What to produce: Only one stretch of the records below should be repeated. It starts with the line containing "R102: none -> 47 (D1, W3)" and goes on through the line containing "U104: NOR 74LS02", exactly as written.

Records for this task:
·····
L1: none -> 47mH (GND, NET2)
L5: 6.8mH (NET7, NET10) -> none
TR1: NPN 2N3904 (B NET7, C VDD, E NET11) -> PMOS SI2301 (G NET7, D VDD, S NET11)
·····
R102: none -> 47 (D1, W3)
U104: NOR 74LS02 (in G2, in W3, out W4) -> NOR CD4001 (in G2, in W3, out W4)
·····
Answer for the task:
R102: none -> 47 (D1, W3)
U104: NOR 74LS02 (in G2, in W3, out W4) -> NOR CD4001 (in G2, in W3, out W4)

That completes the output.